** Recorded data follows **

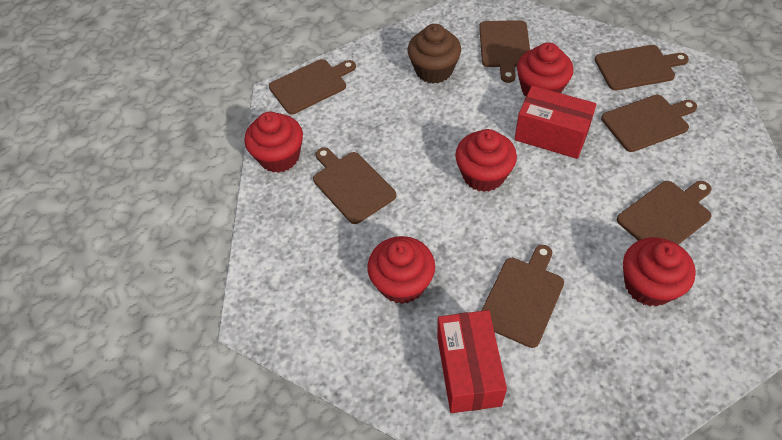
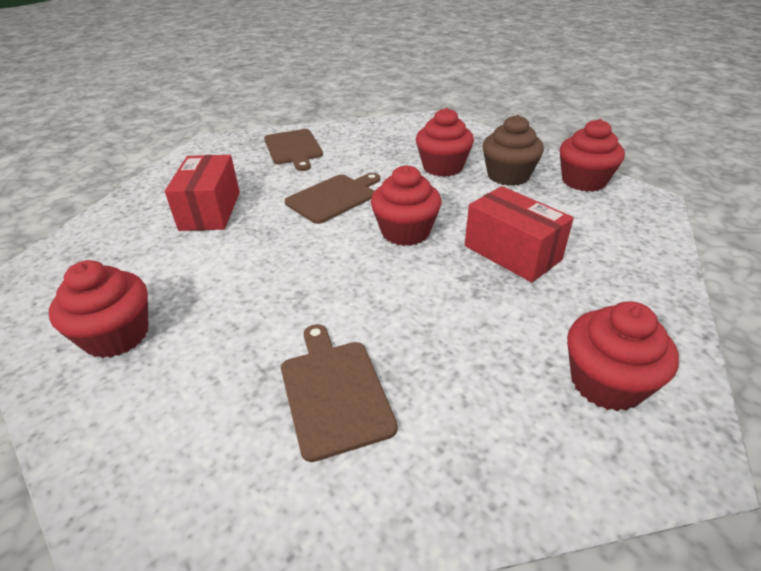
brown cutting board: 7 -> 3

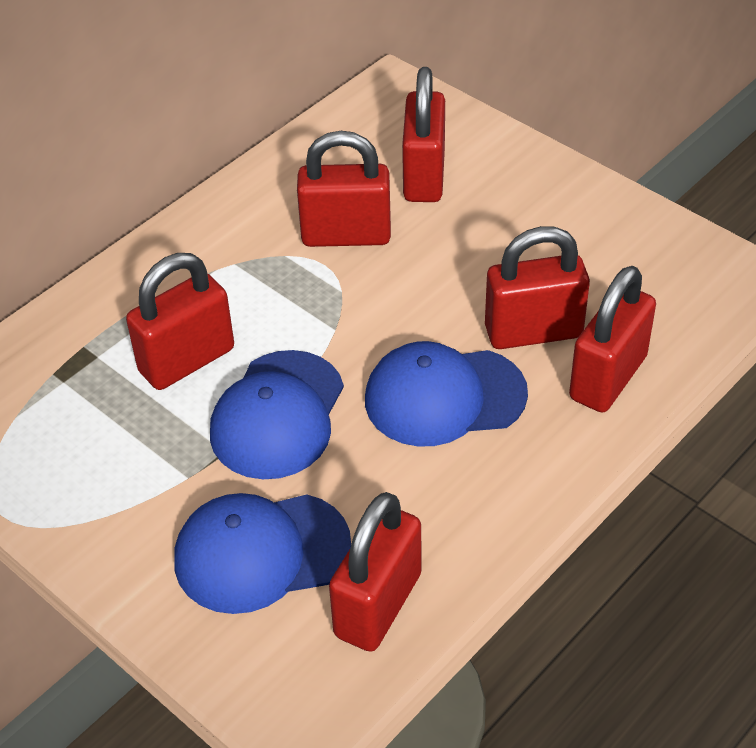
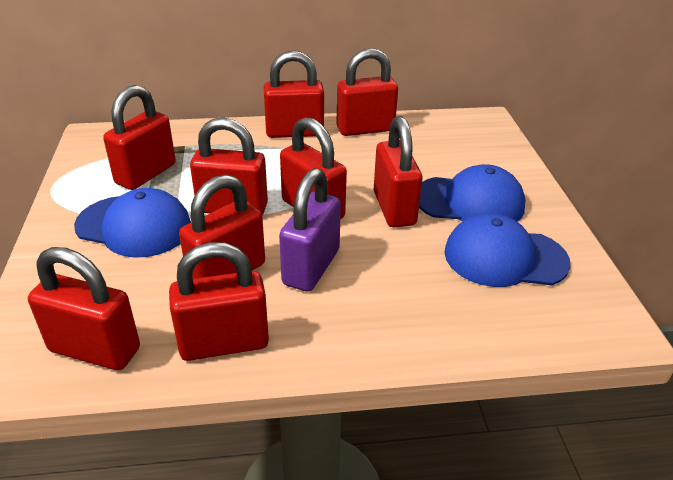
purple padlock: 0 -> 1
red padlock: 6 -> 9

** End of Recorded data **

§ **What you need to do**
Reproduce the whole listing above word for word, but not its pictures.

§ **Reply**
brown cutting board: 7 -> 3

purple padlock: 0 -> 1
red padlock: 6 -> 9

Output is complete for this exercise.